### What you will do
Please find every one of the rows below that contains the word "black", and copy each such line in full.

### Dataset

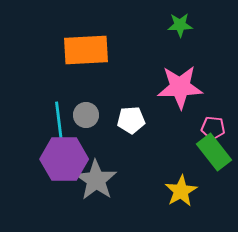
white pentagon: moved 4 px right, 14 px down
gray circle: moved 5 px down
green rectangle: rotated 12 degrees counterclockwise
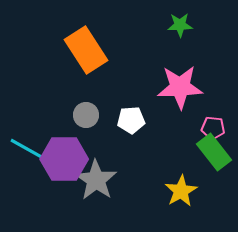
orange rectangle: rotated 60 degrees clockwise
cyan line: moved 30 px left, 28 px down; rotated 54 degrees counterclockwise
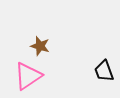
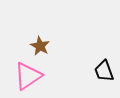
brown star: rotated 12 degrees clockwise
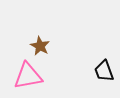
pink triangle: rotated 24 degrees clockwise
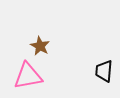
black trapezoid: rotated 25 degrees clockwise
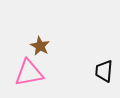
pink triangle: moved 1 px right, 3 px up
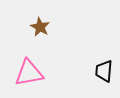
brown star: moved 19 px up
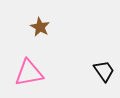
black trapezoid: rotated 140 degrees clockwise
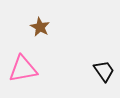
pink triangle: moved 6 px left, 4 px up
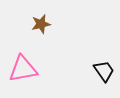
brown star: moved 1 px right, 3 px up; rotated 30 degrees clockwise
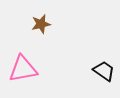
black trapezoid: rotated 20 degrees counterclockwise
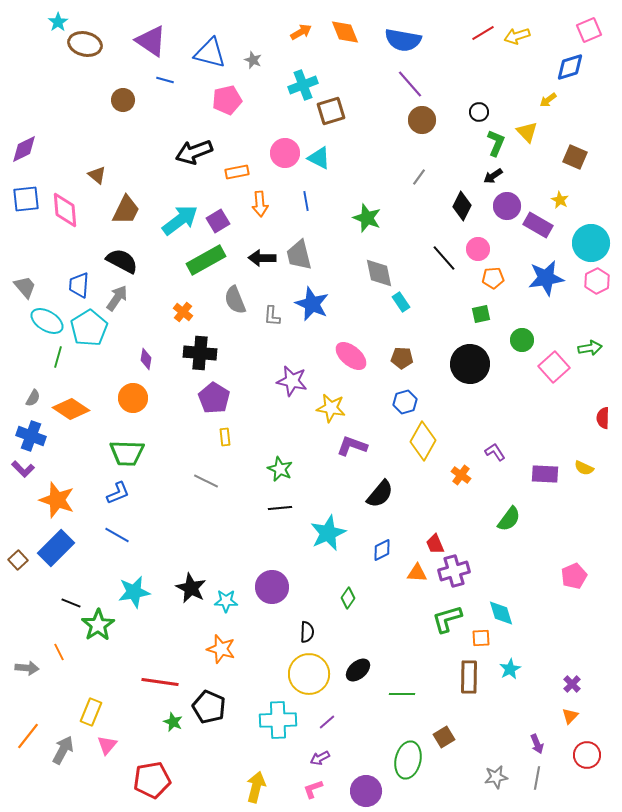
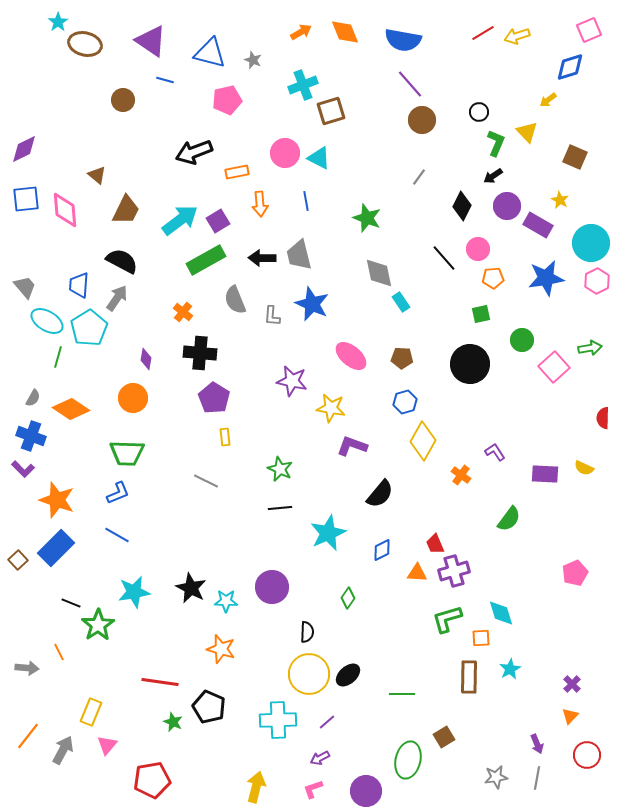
pink pentagon at (574, 576): moved 1 px right, 3 px up
black ellipse at (358, 670): moved 10 px left, 5 px down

### Response
black trapezoid: rotated 25 degrees clockwise
black trapezoid: rotated 140 degrees clockwise
black trapezoid: rotated 20 degrees counterclockwise
black ellipse at (358, 670): moved 10 px left, 5 px down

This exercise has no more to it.